(Beginning of Records for the exercise)

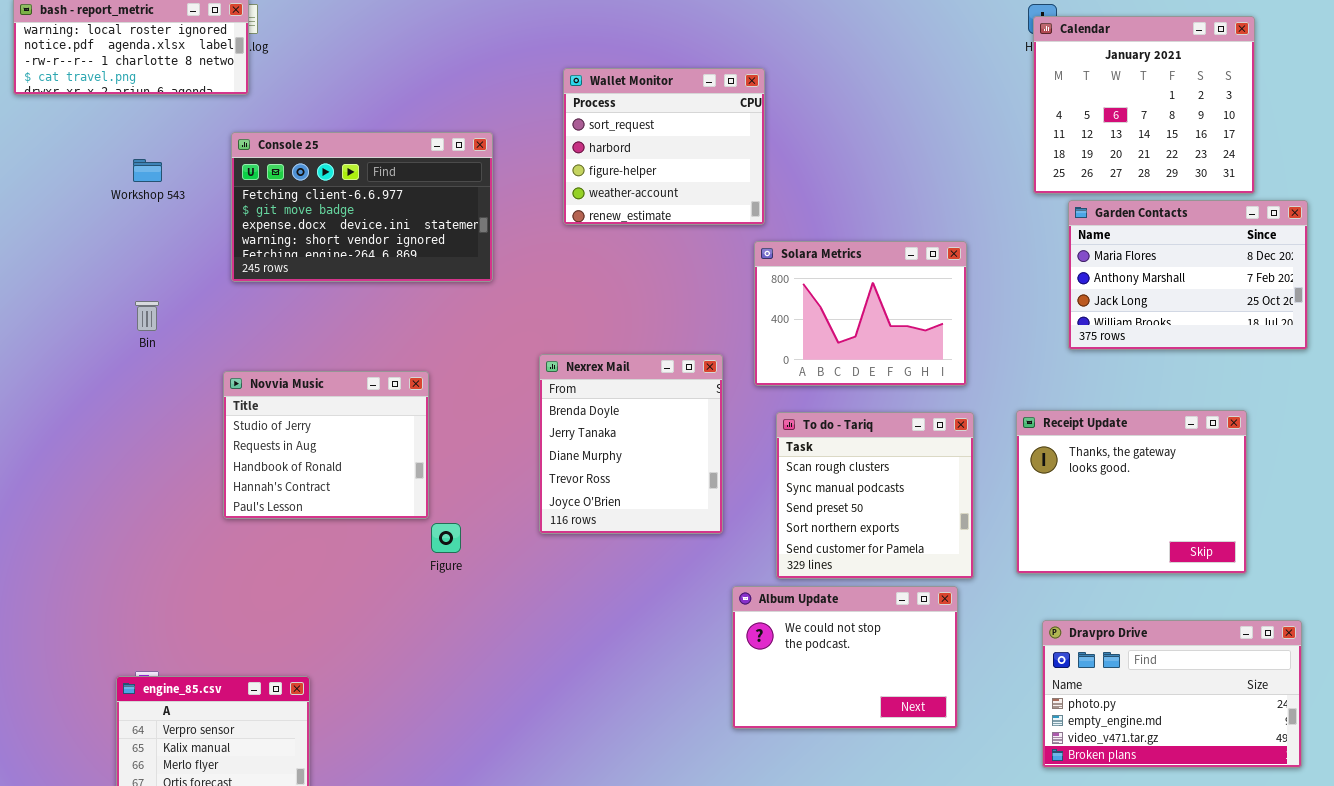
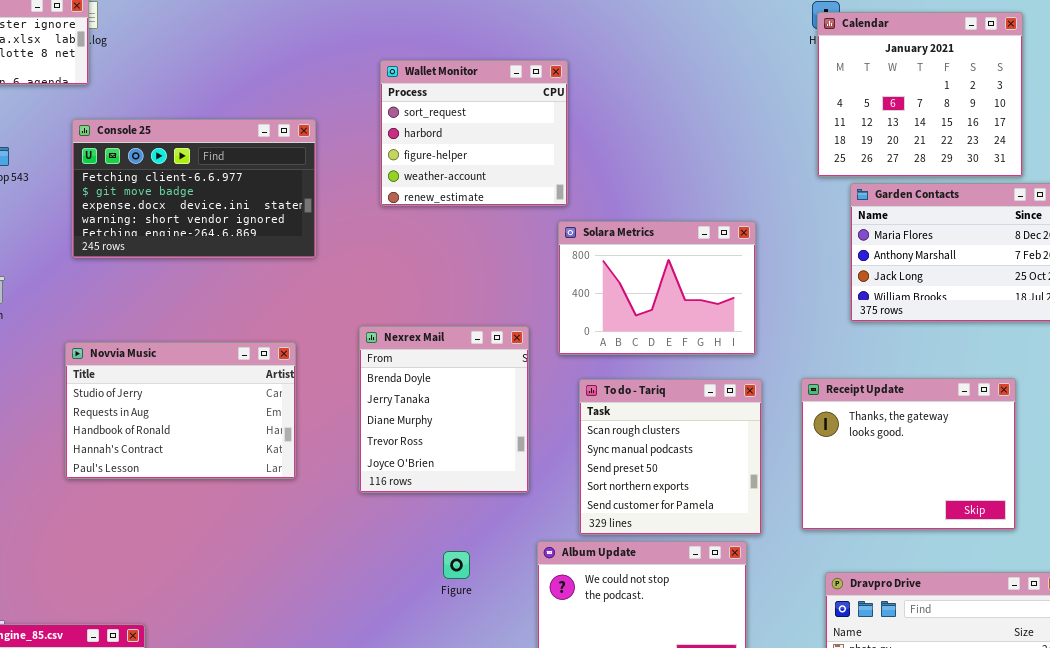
Novvia Music: [223,371,429,519] -> [65,342,296,479], resized
Figure: [431,523,461,553] -> [443,551,470,579], moved

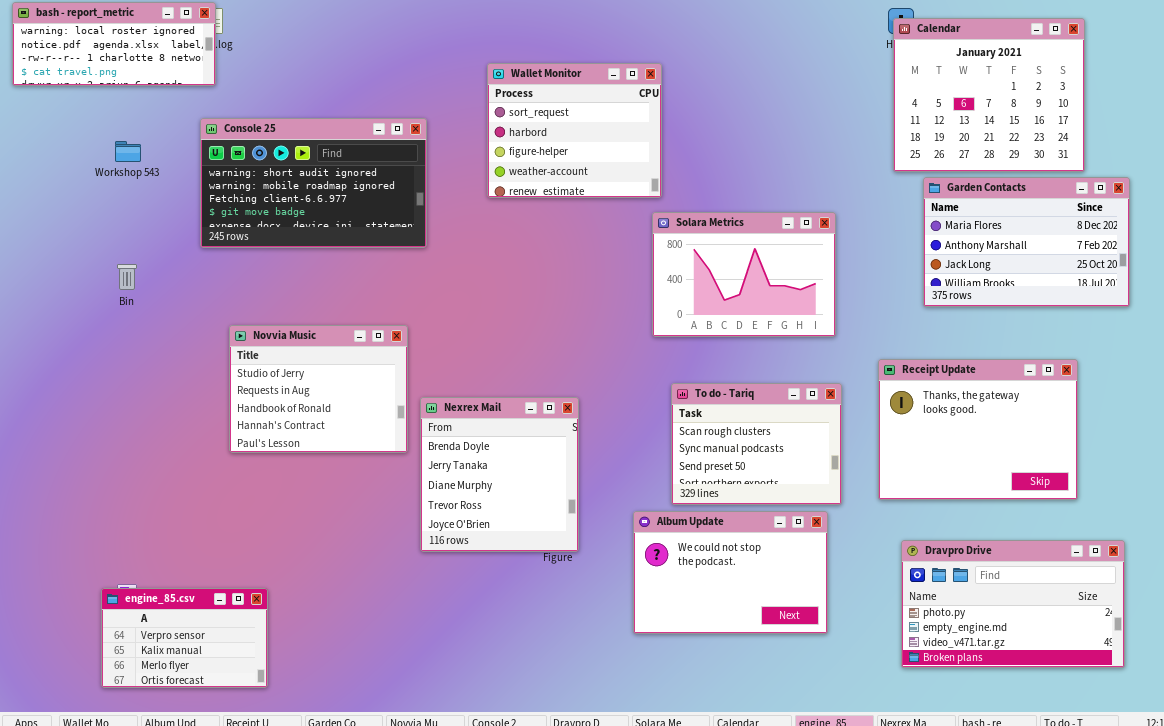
Console 25: [72,119,316,258] -> [200,118,427,248], scrolled up 2 rows
Nexrex Mail: [359,326,529,493] -> [420,397,579,552], moved
Novvia Music: [65,342,296,479] -> [229,325,408,453], resized
To do - Tariq: [579,379,762,535] -> [671,383,842,505], resized

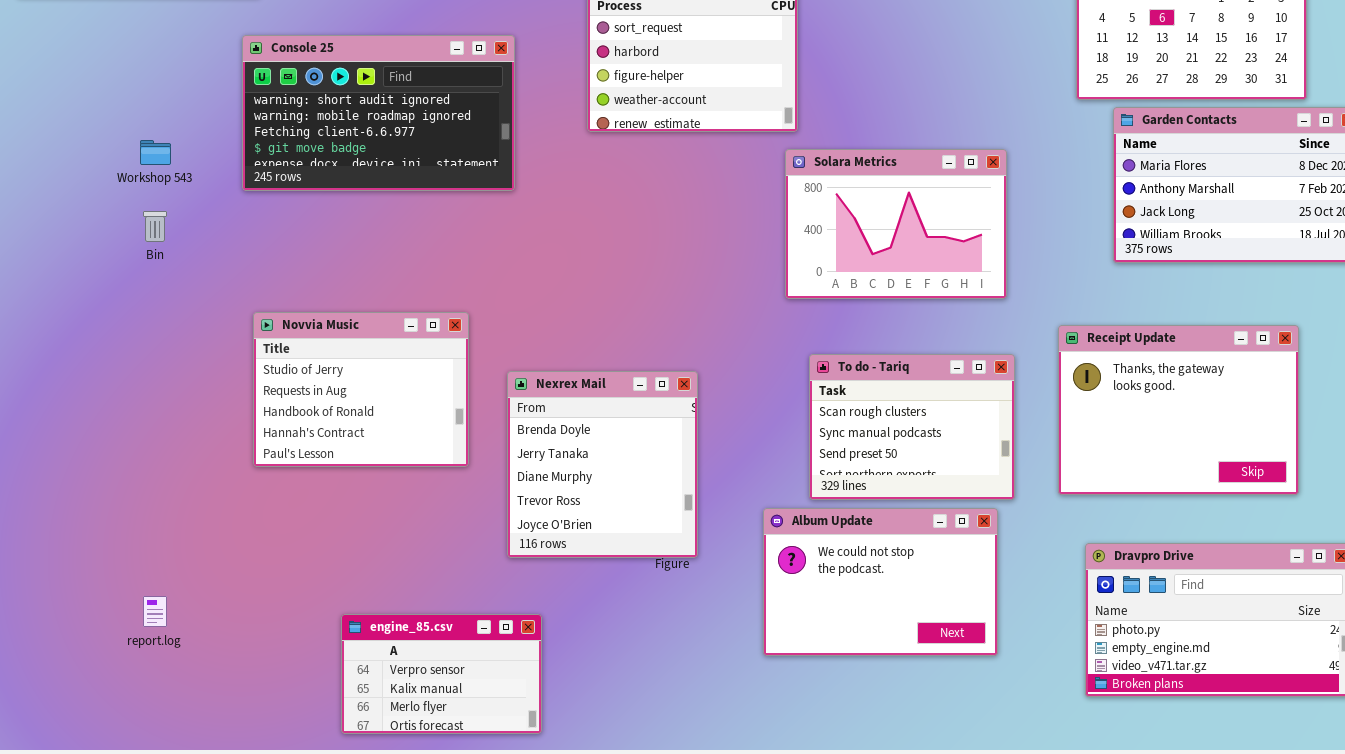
Workshop 543: [115,141,141,162] -> [140,140,171,165], moved
Novvia Music: [229,325,408,453] -> [253,312,469,467], moved
engine_85.csv: [101,588,268,688] -> [341,614,542,734], moved

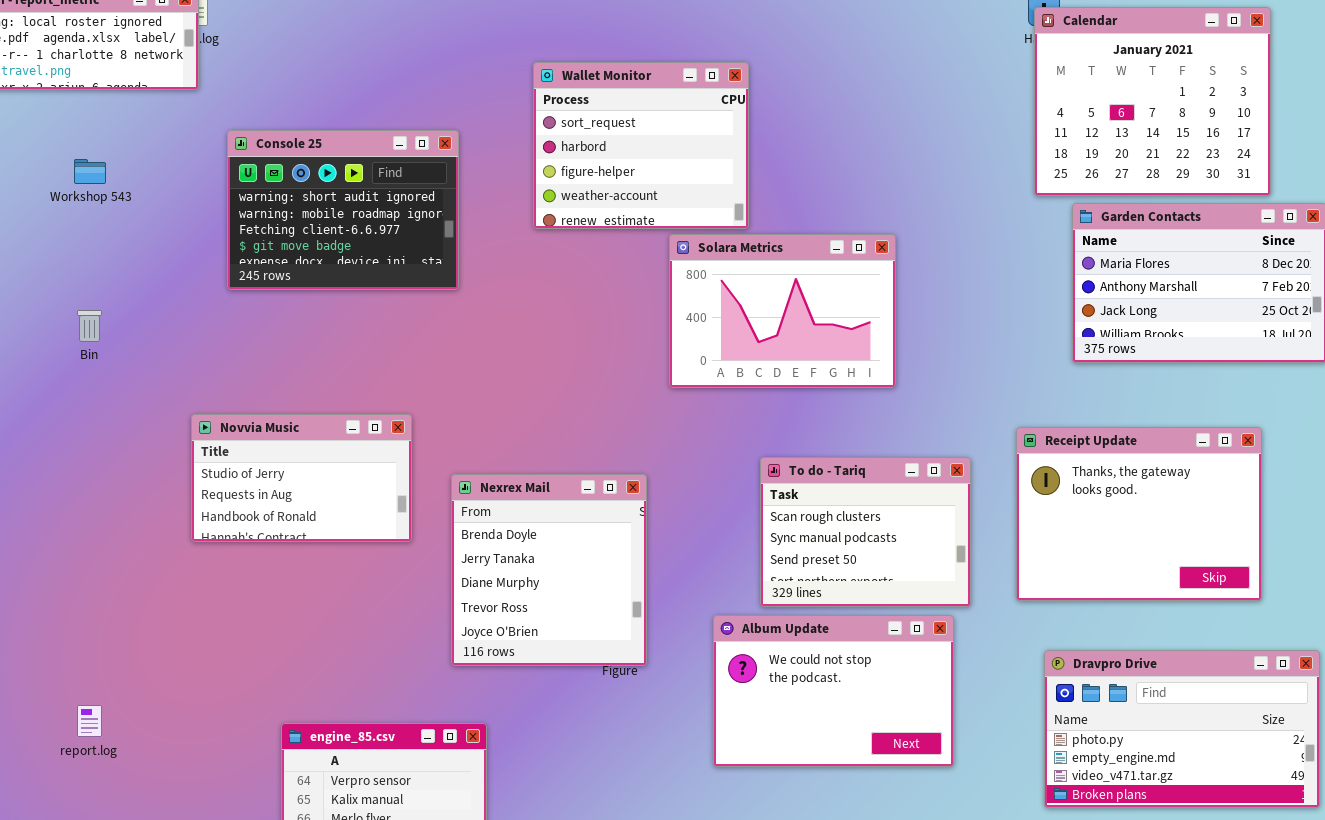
Console 25: [242,35,515,191] -> [227,130,459,290], resized
Workshop 543: [140,140,171,165] -> [74,159,106,184], moved
Solara Metrics: [785,149,1007,299] -> [669,234,896,388], moved
Novvia Music: [253,312,469,467] -> [191,414,412,542], resized

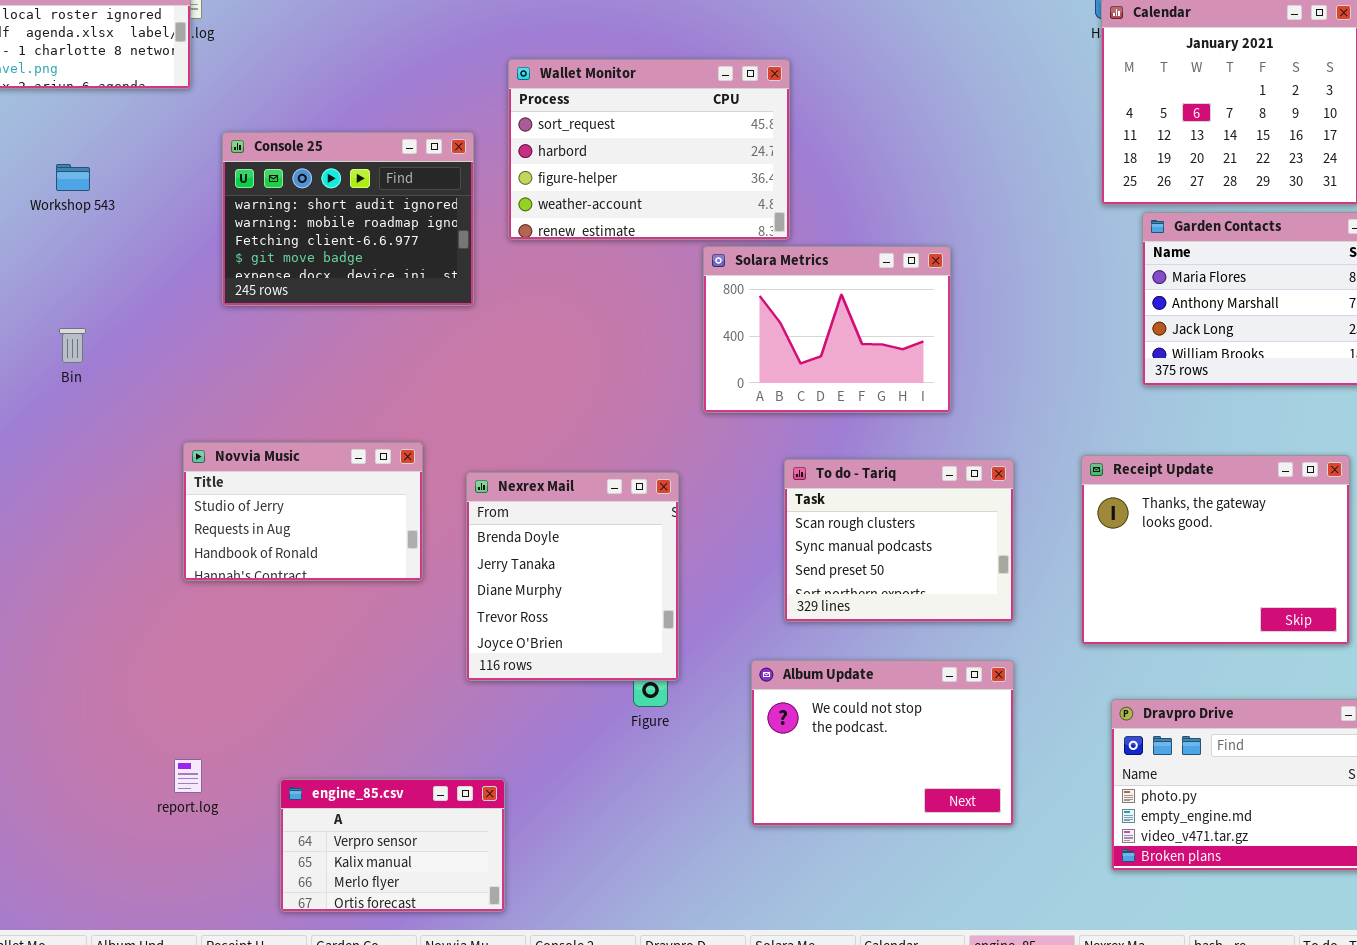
Wallet Monitor: [533,62,749,229] -> [508,59,790,240], resized
To do - Tariq: [760,457,971,607] -> [784,459,1014,622], moved
Nexrex Mail: [451,474,647,666] -> [466,472,679,681], moved
report.log: [77,705,102,737] -> [174,759,202,793], moved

(End of Records for the exercise)

Aim of the task → Please copy every line in the entries where "Console" appears.

Solved exercise →
Console 25: [72,119,316,258] -> [200,118,427,248], scrolled up 2 rows
Console 25: [242,35,515,191] -> [227,130,459,290], resized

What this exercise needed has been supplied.